◆ DIRECTIONS FOR THIS TASK ◆
Output the data word for word, dropping every image.

STORED DATA START

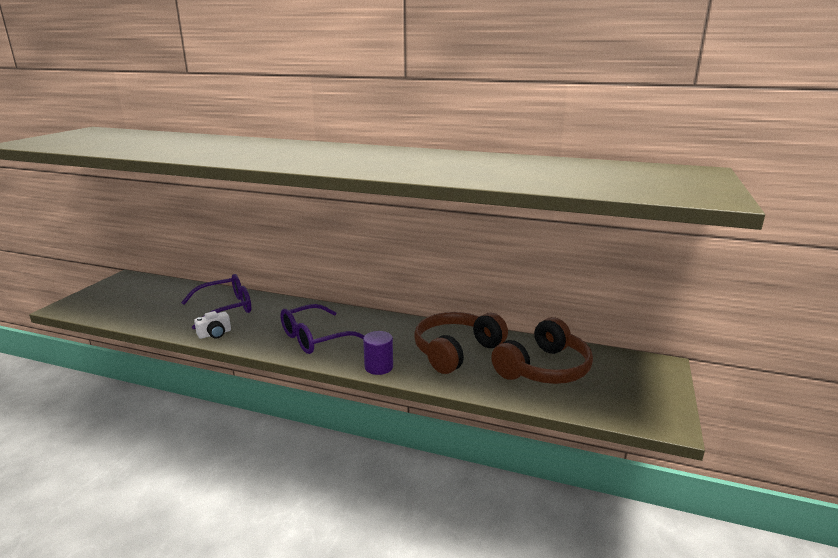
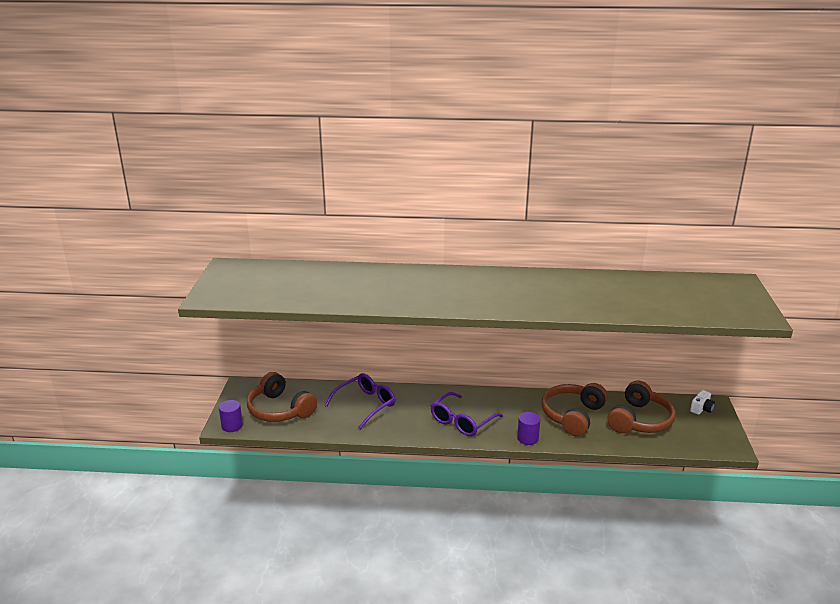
camera: 15 degrees left, 5 degrees up
(71, 308) = (232, 426): none -> purple cylinder
(134, 301) = (279, 410): none -> brown headphones
(215, 334) = (381, 430): white camera -> white camera (701, 409)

STORED DATA END

◆ ANSWER TO THE PROBLEM ◆
camera: 15 degrees left, 5 degrees up
(71, 308) = (232, 426): none -> purple cylinder
(134, 301) = (279, 410): none -> brown headphones
(215, 334) = (381, 430): white camera -> white camera (701, 409)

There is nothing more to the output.